- _Records excerpted from a collection_:
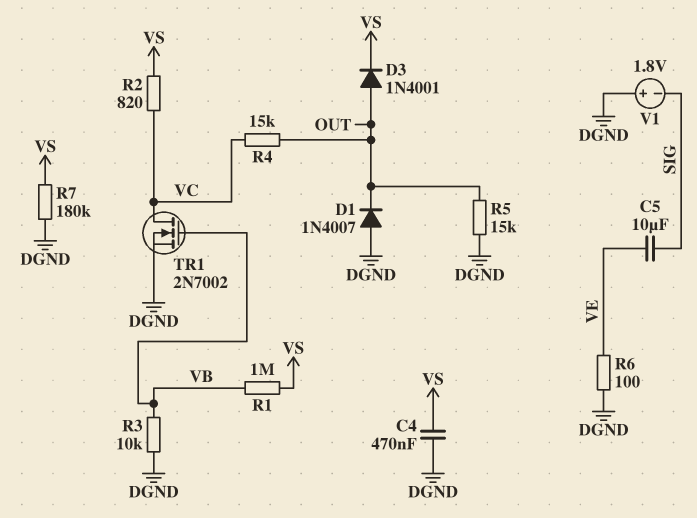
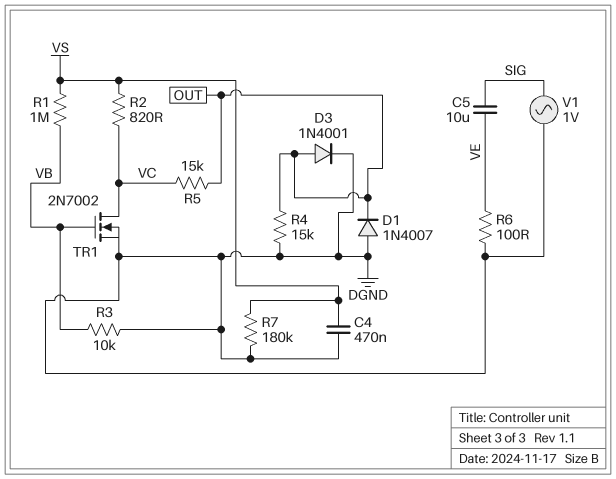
D3: diode 1N4001 (A OUT, K VS) -> diode 1N4001 (A OUT, K DGND)
R4: 15k (OUT, VC) -> 15k (DGND, OUT)
R5: 15k (DGND, OUT) -> 15k (OUT, VC)
V1: 1.8V (plus DGND, minus SIG) -> AC 1V (DGND, SIG)

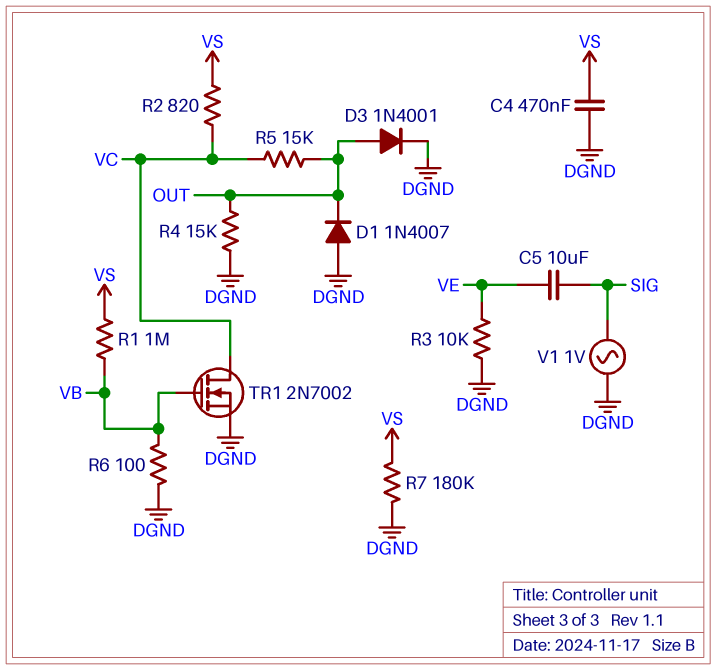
R3: 10k (DGND, VB) -> 10k (DGND, VE)
R6: 100 (DGND, VE) -> 100 (DGND, VB)

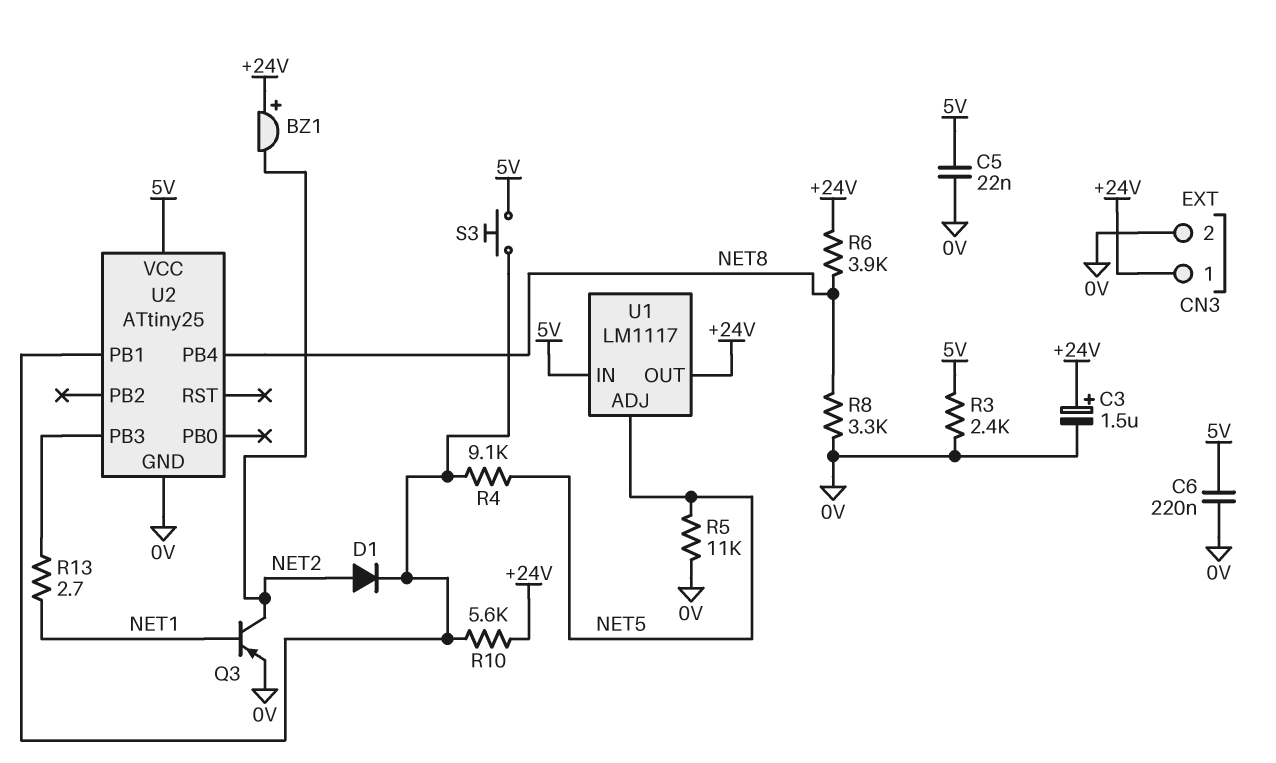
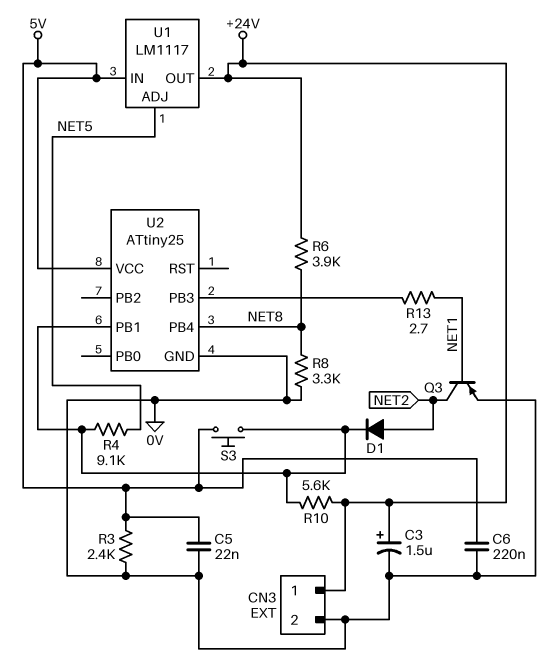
BZ1: buzzer (plus +24V, minus NET2) -> none
R5: 11k (0V, NET5) -> none

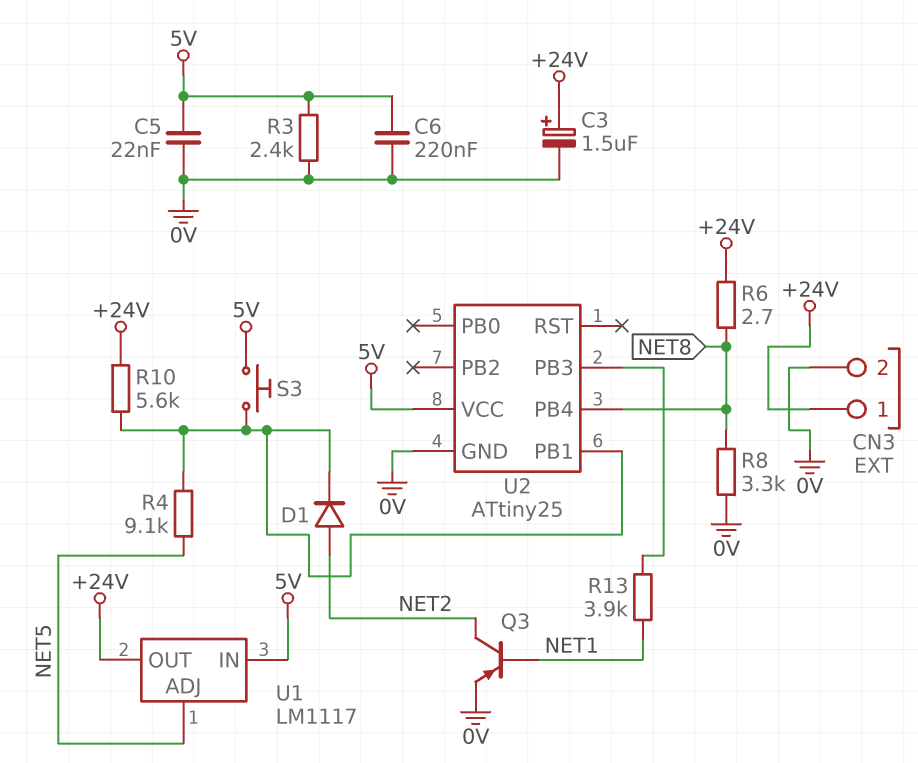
R6: 3.9k (+24V, NET8) -> 2.7 (+24V, NET8)
R13: 2.7 (NET1, U2/PB3) -> 3.9k (NET1, U2/PB3)

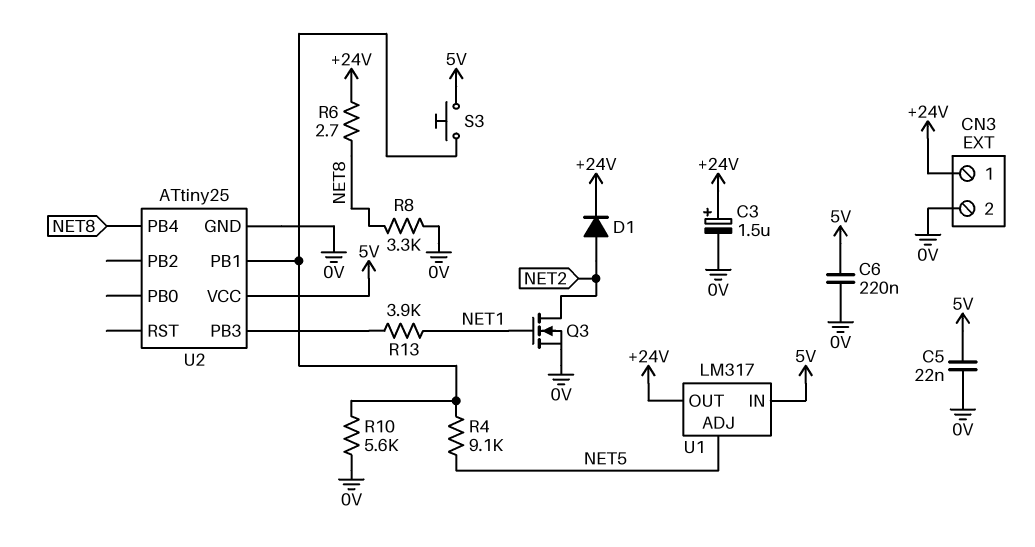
D1: diode (A NET2, K U2/PB1) -> diode (A NET2, K +24V)
Q3: PNP (B NET1, C NET2, E 0V) -> NMOS (G NET1, D NET2, S 0V)
R3: 2.4k (0V, 5V) -> none
R10: 5.6k (+24V, U2/PB1) -> 5.6k (0V, U2/PB1)
U1: LM1117 -> LM317

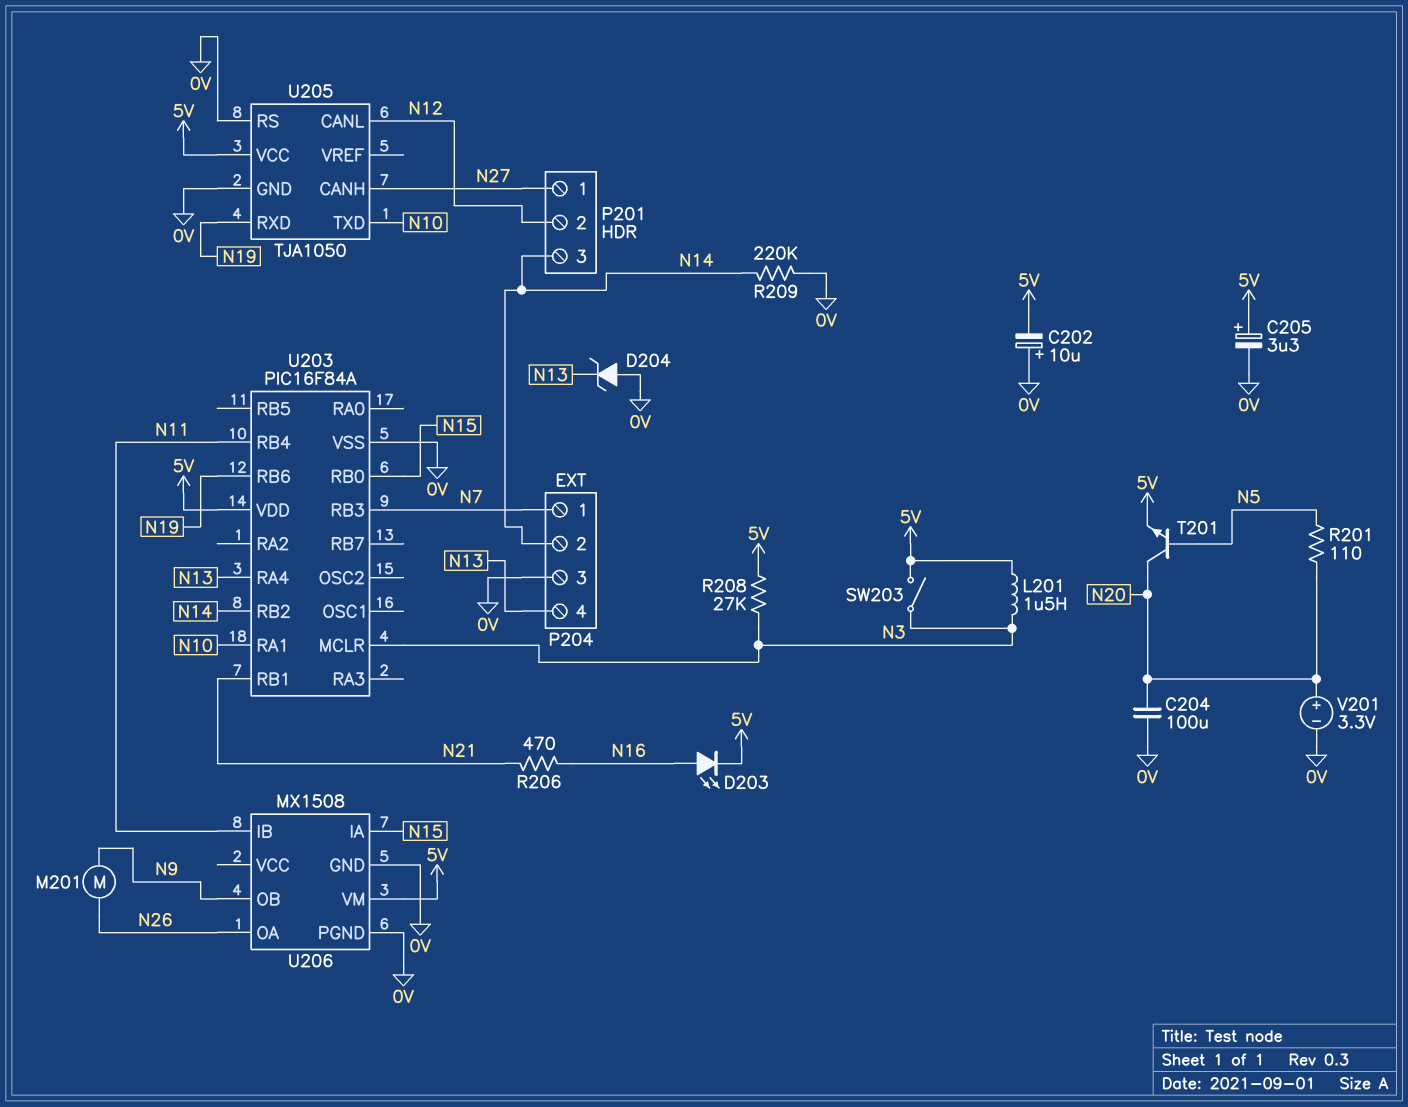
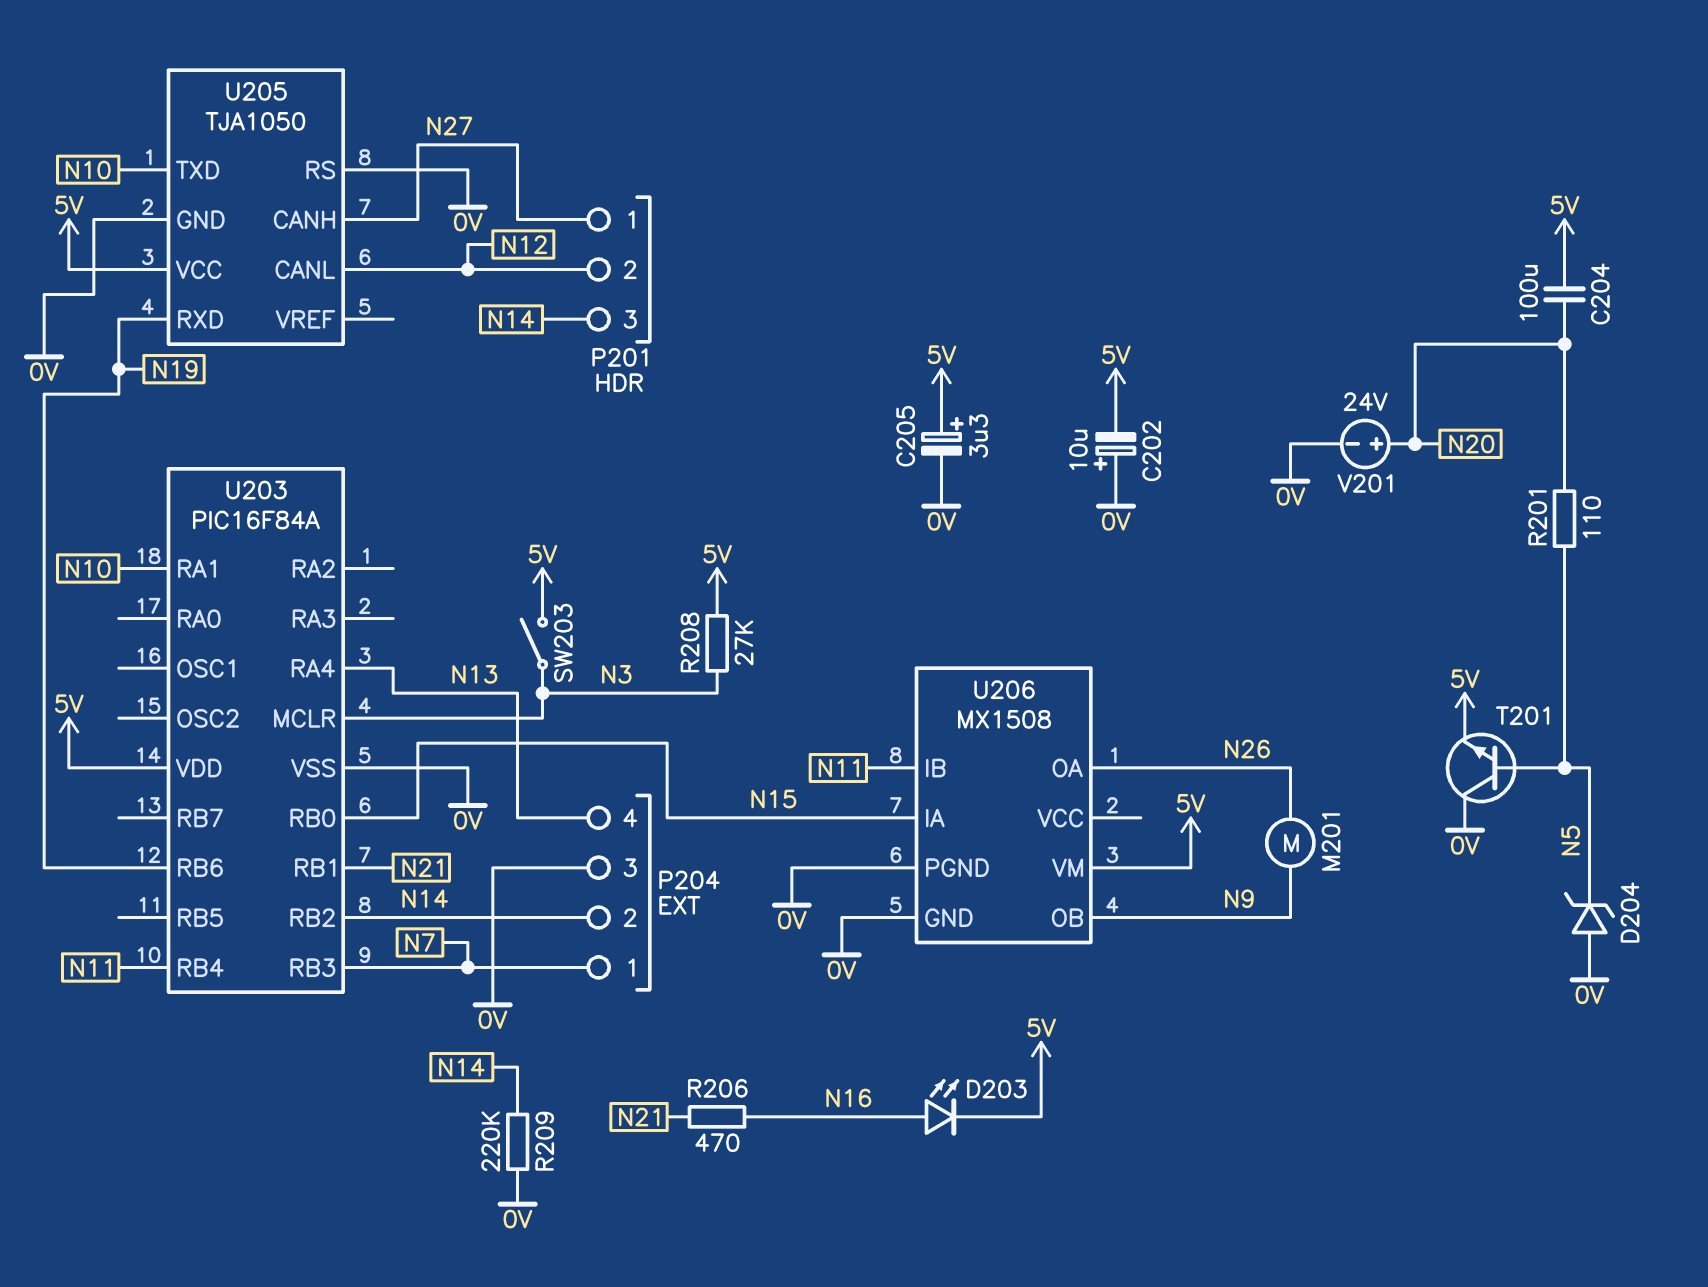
C204: 100uF (0V, N20) -> 100uF (5V, N20)
D204: zener (A 0V, K N13) -> zener (A 0V, K N5)
L201: 1.5uH (5V, N3) -> none
T201: NPN (B N5, C N20, E 5V) -> NPN (B N5, C 0V, E 5V)
V201: 3.3V (plus N20, minus 0V) -> 24V (plus N20, minus 0V)

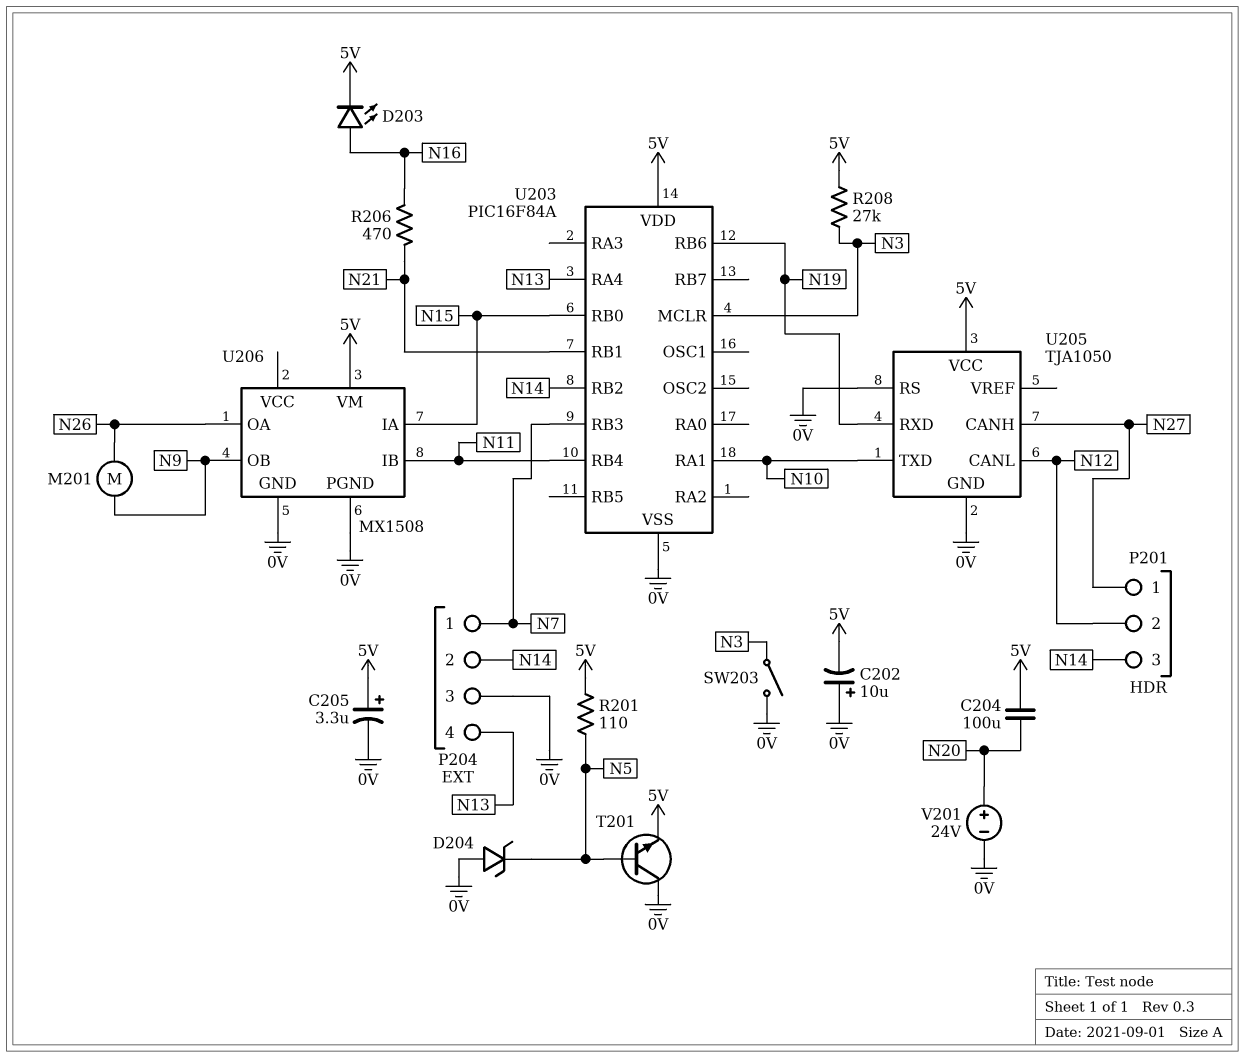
R201: 110 (N5, N20) -> 110 (5V, N5)
R209: 220k (0V, N14) -> none
SW203: switch (5V, N3) -> switch (0V, N3)

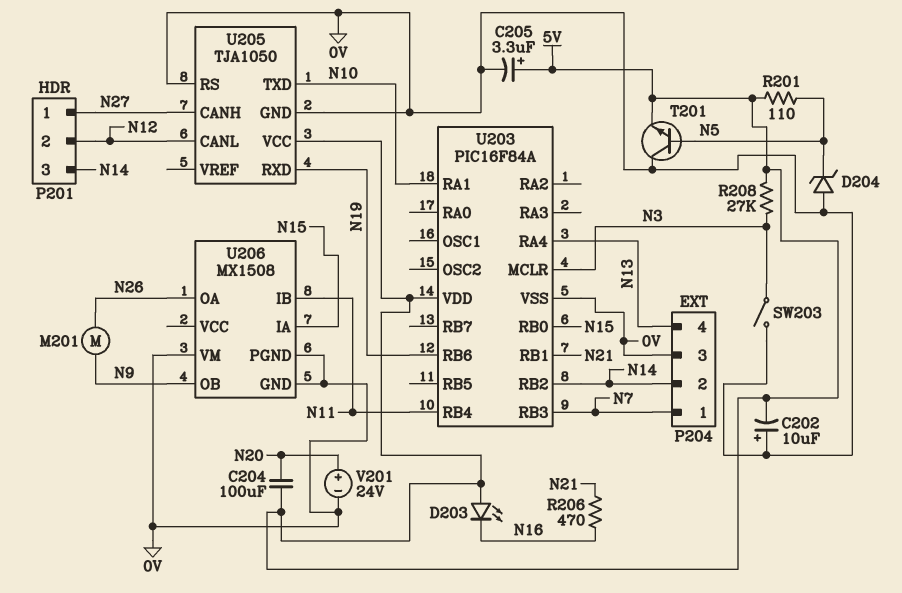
D203: LED (A N16, K 5V) -> LED (A 5V, K N16)
U206 pin VM: 5V -> 0V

- _EXERCISE BRIEF_: Apart from the pictures, every line above must be repeated exactly.

- _RESPONSE AREA_:
D3: diode 1N4001 (A OUT, K VS) -> diode 1N4001 (A OUT, K DGND)
R4: 15k (OUT, VC) -> 15k (DGND, OUT)
R5: 15k (DGND, OUT) -> 15k (OUT, VC)
V1: 1.8V (plus DGND, minus SIG) -> AC 1V (DGND, SIG)

R3: 10k (DGND, VB) -> 10k (DGND, VE)
R6: 100 (DGND, VE) -> 100 (DGND, VB)

BZ1: buzzer (plus +24V, minus NET2) -> none
R5: 11k (0V, NET5) -> none

R6: 3.9k (+24V, NET8) -> 2.7 (+24V, NET8)
R13: 2.7 (NET1, U2/PB3) -> 3.9k (NET1, U2/PB3)

D1: diode (A NET2, K U2/PB1) -> diode (A NET2, K +24V)
Q3: PNP (B NET1, C NET2, E 0V) -> NMOS (G NET1, D NET2, S 0V)
R3: 2.4k (0V, 5V) -> none
R10: 5.6k (+24V, U2/PB1) -> 5.6k (0V, U2/PB1)
U1: LM1117 -> LM317

C204: 100uF (0V, N20) -> 100uF (5V, N20)
D204: zener (A 0V, K N13) -> zener (A 0V, K N5)
L201: 1.5uH (5V, N3) -> none
T201: NPN (B N5, C N20, E 5V) -> NPN (B N5, C 0V, E 5V)
V201: 3.3V (plus N20, minus 0V) -> 24V (plus N20, minus 0V)

R201: 110 (N5, N20) -> 110 (5V, N5)
R209: 220k (0V, N14) -> none
SW203: switch (5V, N3) -> switch (0V, N3)

D203: LED (A N16, K 5V) -> LED (A 5V, K N16)
U206 pin VM: 5V -> 0V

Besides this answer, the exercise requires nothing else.